▸ **Work instruction**
Return exactly the lines of the entries that start at the line containing "green notebook: 1 -> 2" and continue to the last line. Omit the pictures.

▸ **Source data**

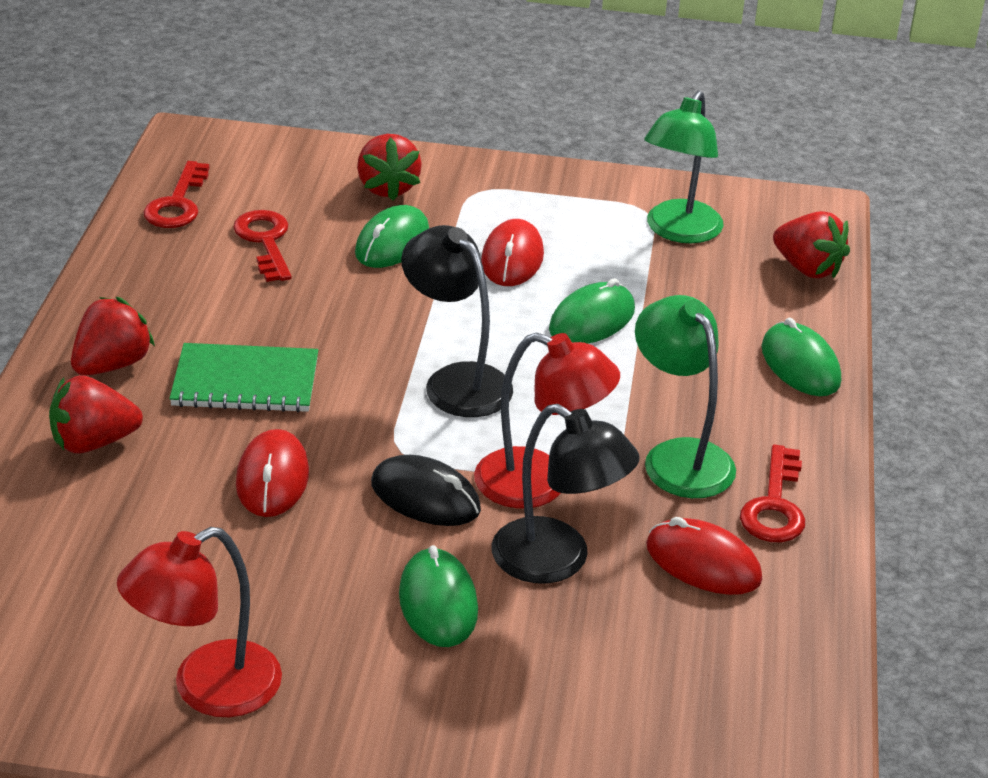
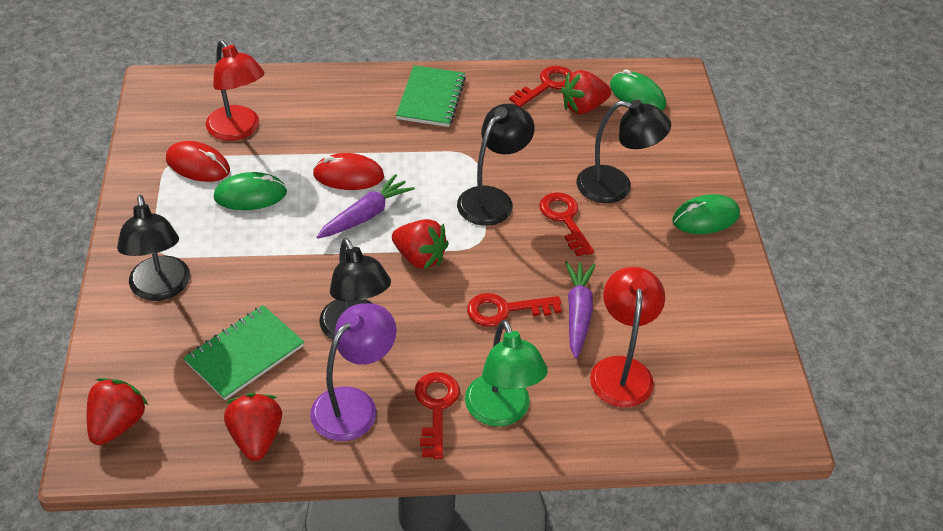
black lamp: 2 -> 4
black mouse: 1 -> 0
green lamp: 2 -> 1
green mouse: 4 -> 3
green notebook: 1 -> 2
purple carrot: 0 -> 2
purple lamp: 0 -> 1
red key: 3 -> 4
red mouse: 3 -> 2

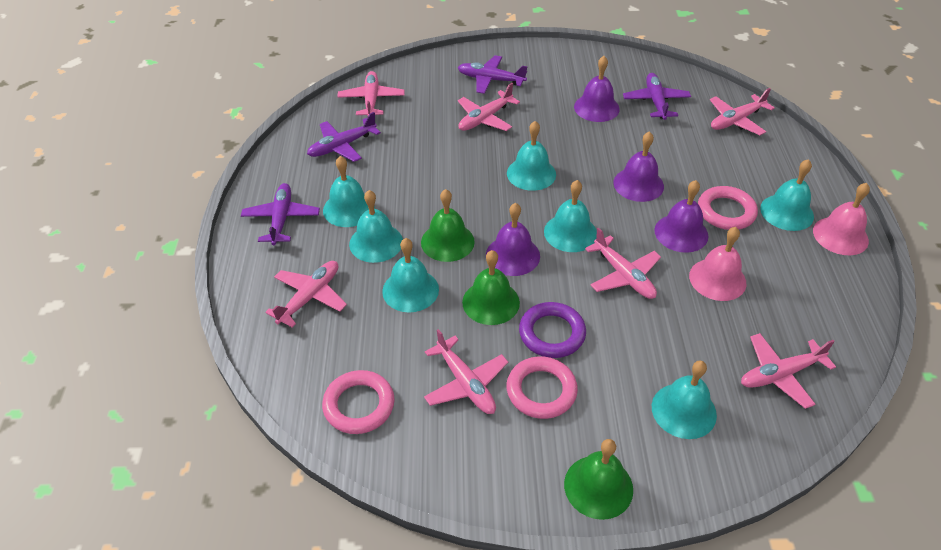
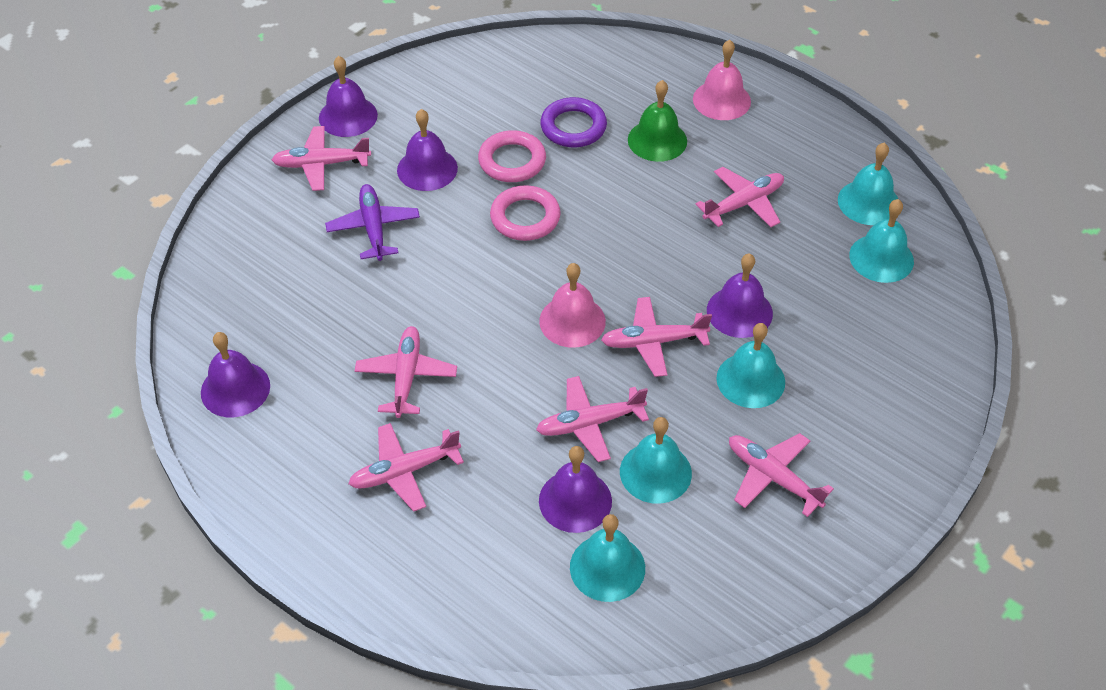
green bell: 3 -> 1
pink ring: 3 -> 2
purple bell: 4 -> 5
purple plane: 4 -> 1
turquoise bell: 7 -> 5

▸ **Your response**
green notebook: 1 -> 2
purple carrot: 0 -> 2
purple lamp: 0 -> 1
red key: 3 -> 4
red mouse: 3 -> 2

green bell: 3 -> 1
pink ring: 3 -> 2
purple bell: 4 -> 5
purple plane: 4 -> 1
turquoise bell: 7 -> 5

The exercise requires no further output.